| Your task |
Repeat the listing below verbatim, without its images.

| Dataset section |

_ _ _ _ _

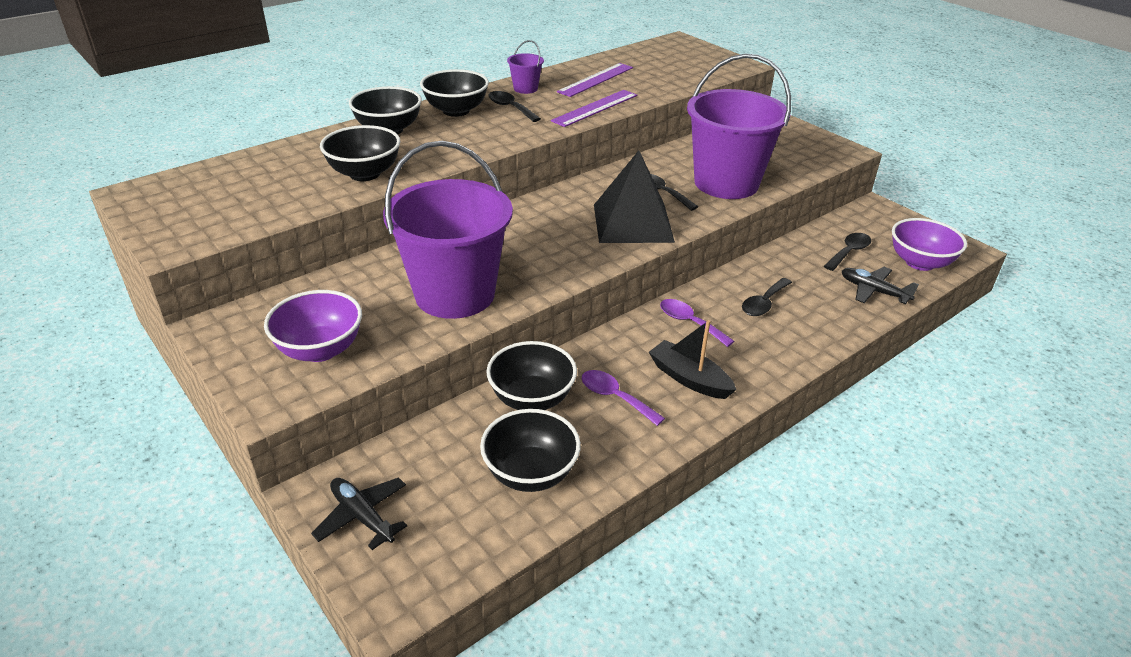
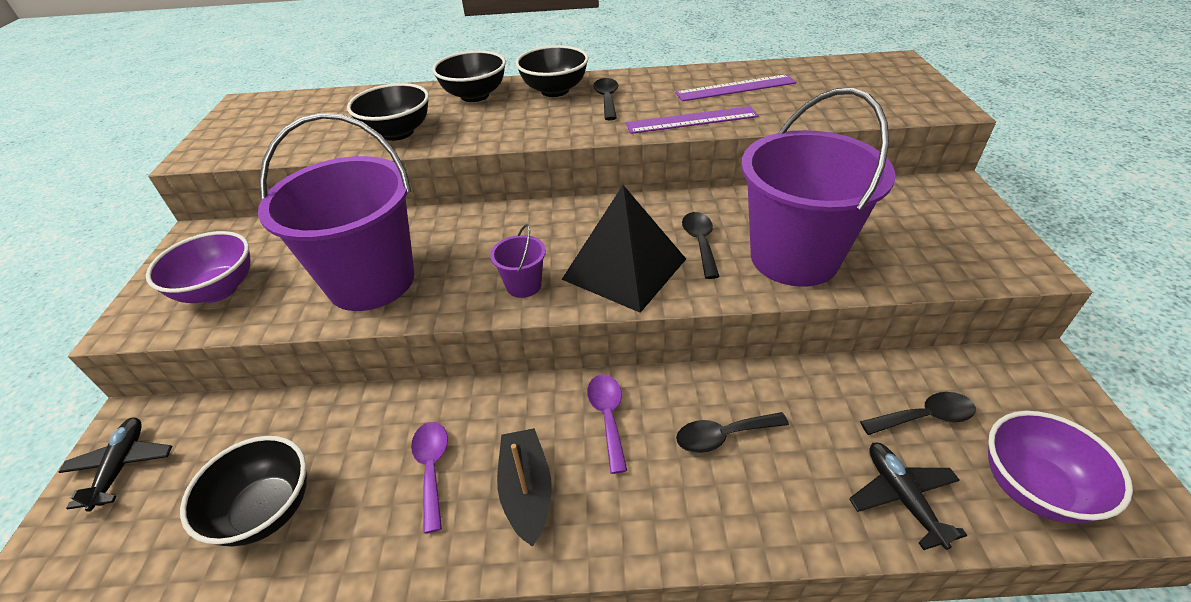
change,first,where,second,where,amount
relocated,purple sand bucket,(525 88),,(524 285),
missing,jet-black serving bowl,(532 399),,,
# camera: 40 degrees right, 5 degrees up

_ _ _ _ _

| Answer space |
change,first,where,second,where,amount
relocated,purple sand bucket,(525 88),,(524 285),
missing,jet-black serving bowl,(532 399),,,
# camera: 40 degrees right, 5 degrees up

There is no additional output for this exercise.